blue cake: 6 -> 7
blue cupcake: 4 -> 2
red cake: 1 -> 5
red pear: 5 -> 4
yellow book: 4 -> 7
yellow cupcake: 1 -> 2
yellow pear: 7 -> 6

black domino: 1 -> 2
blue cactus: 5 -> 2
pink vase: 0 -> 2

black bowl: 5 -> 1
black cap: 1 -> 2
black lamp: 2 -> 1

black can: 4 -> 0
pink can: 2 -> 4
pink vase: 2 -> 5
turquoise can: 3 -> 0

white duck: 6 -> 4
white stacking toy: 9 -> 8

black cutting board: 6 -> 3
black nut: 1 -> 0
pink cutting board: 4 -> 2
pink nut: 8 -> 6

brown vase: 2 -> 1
*****
§ Exercise instructions:
Repeat the material above precisely.

§ Solution to the problem:
blue cake: 6 -> 7
blue cupcake: 4 -> 2
red cake: 1 -> 5
red pear: 5 -> 4
yellow book: 4 -> 7
yellow cupcake: 1 -> 2
yellow pear: 7 -> 6

black domino: 1 -> 2
blue cactus: 5 -> 2
pink vase: 0 -> 2

black bowl: 5 -> 1
black cap: 1 -> 2
black lamp: 2 -> 1

black can: 4 -> 0
pink can: 2 -> 4
pink vase: 2 -> 5
turquoise can: 3 -> 0

white duck: 6 -> 4
white stacking toy: 9 -> 8

black cutting board: 6 -> 3
black nut: 1 -> 0
pink cutting board: 4 -> 2
pink nut: 8 -> 6

brown vase: 2 -> 1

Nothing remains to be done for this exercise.